__GOAL OF THE EXERCISE__
From the line that holds "red box [205,160,264,220]" down to the last line of the listing below, reproduce each line exactly and nothing more, omitting pictures.
·····
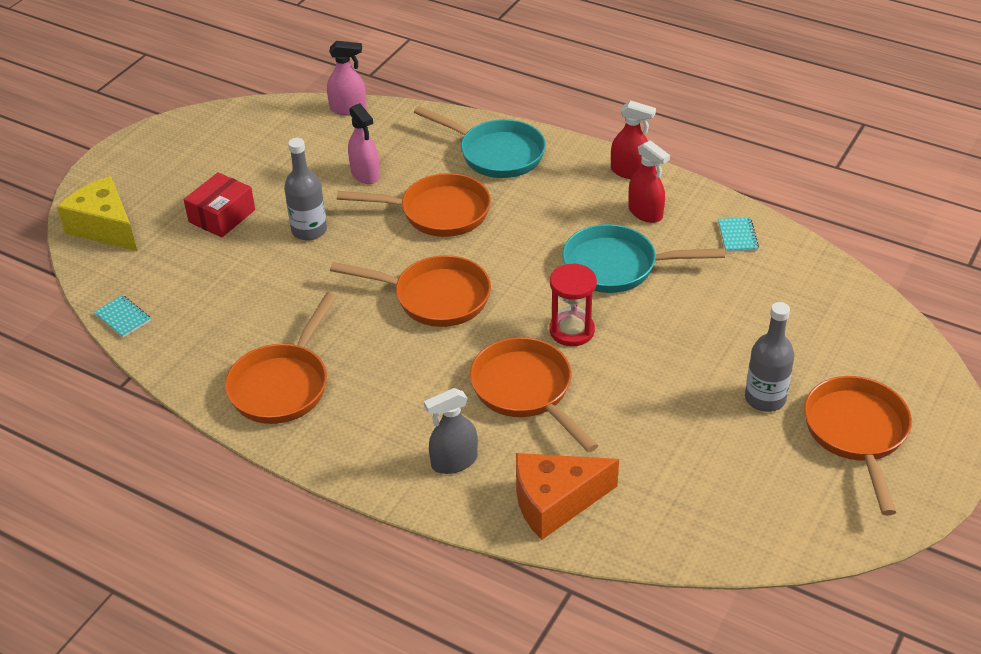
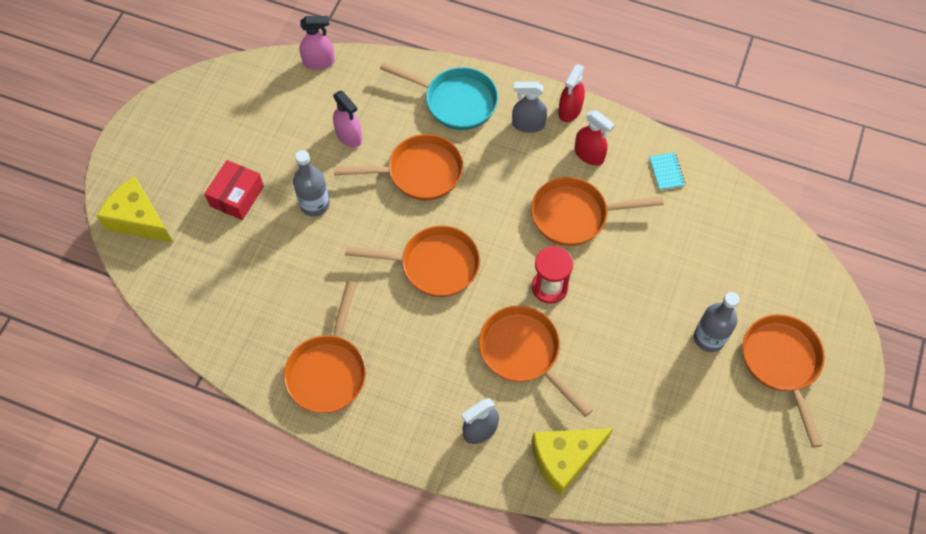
camera: 10 degrees left, 20 degrees up
turquoise notebook [94,295,151,338] -> none
orange cheese [516,453,619,540] -> yellow cheese [531,428,613,496]
turquoise pan [562,224,725,293] -> orange pan [531,177,663,246]
red spray bottle [611,101,656,179] -> red spray bottle turned 105 degrees clockwise [558,64,585,122]
none -> grey spray bottle [512,81,547,133]

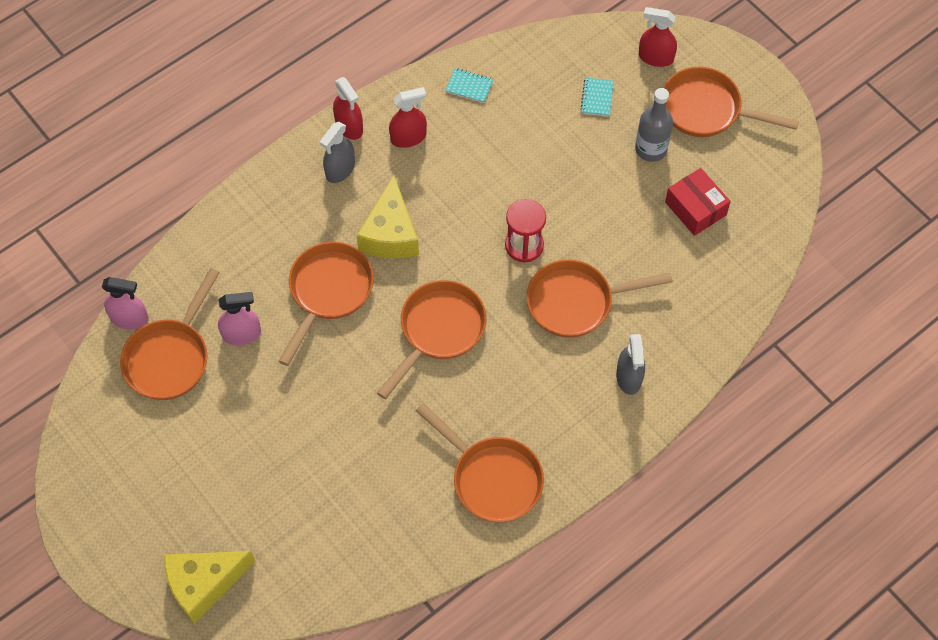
camera: 60 degrees left, 0 degrees up
red box [205,160,264,220] -> red box moved to [665,168,731,236]
grey bottle [293,150,330,217] -> none
pink spray bottle [299,16,335,70] -> pink spray bottle turned 75 degrees clockwise [102,277,149,329]
turquoise pan [380,62,498,130] -> none
orange pan [531,177,663,246] -> orange pan moved to [120,268,220,400]
yellow cheese [531,428,613,496] -> yellow cheese moved to [357,175,419,258]
none -> turquoise notebook [580,78,614,117]
none -> red spray bottle [638,7,677,67]

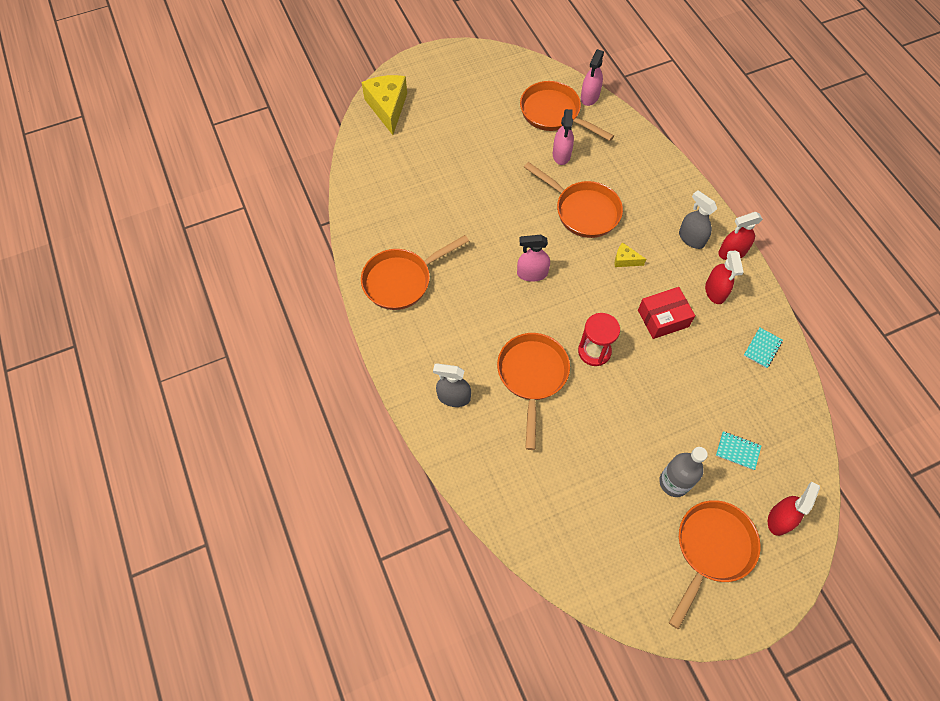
camera: 105 degrees right, 0 degrees up
yellow cheese [357,175,419,258] -> yellow cheese [615,243,646,267], size x0.47
orange pan [377,280,486,399] -> pink spray bottle [517,235,550,282]
red box [665,168,731,236] -> red box moved to [638,287,695,339]

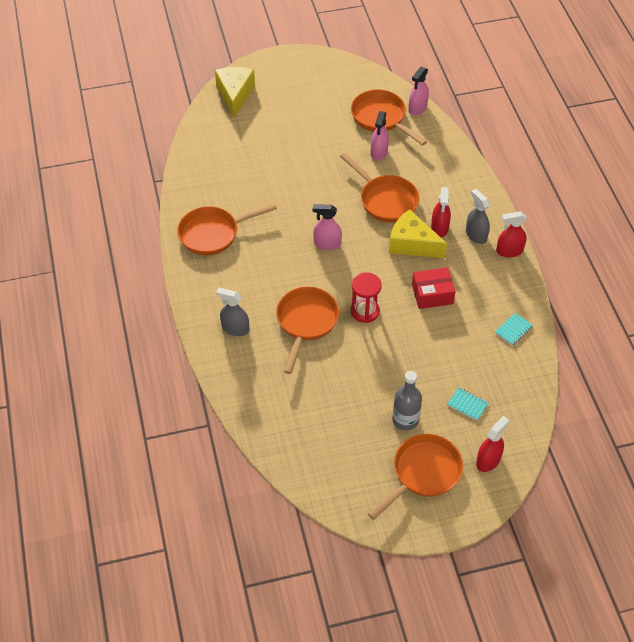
camera: 10 degrees right, 10 degrees down
yellow cheese [615,243,646,267] -> yellow cheese [389,209,447,258], size x2.14
red spray bottle [705,250,744,304] -> red spray bottle moved to [431,187,451,237]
·····
__WRITTEN RESPONSE__
red box [205,160,264,220] -> red box moved to [665,168,731,236]
grey bottle [293,150,330,217] -> none
pink spray bottle [299,16,335,70] -> pink spray bottle turned 75 degrees clockwise [102,277,149,329]
turquoise pan [380,62,498,130] -> none
orange pan [531,177,663,246] -> orange pan moved to [120,268,220,400]
yellow cheese [531,428,613,496] -> yellow cheese moved to [357,175,419,258]
none -> turquoise notebook [580,78,614,117]
none -> red spray bottle [638,7,677,67]

camera: 105 degrees right, 0 degrees up
yellow cheese [357,175,419,258] -> yellow cheese [615,243,646,267], size x0.47
orange pan [377,280,486,399] -> pink spray bottle [517,235,550,282]
red box [665,168,731,236] -> red box moved to [638,287,695,339]

camera: 10 degrees right, 10 degrees down
yellow cheese [615,243,646,267] -> yellow cheese [389,209,447,258], size x2.14
red spray bottle [705,250,744,304] -> red spray bottle moved to [431,187,451,237]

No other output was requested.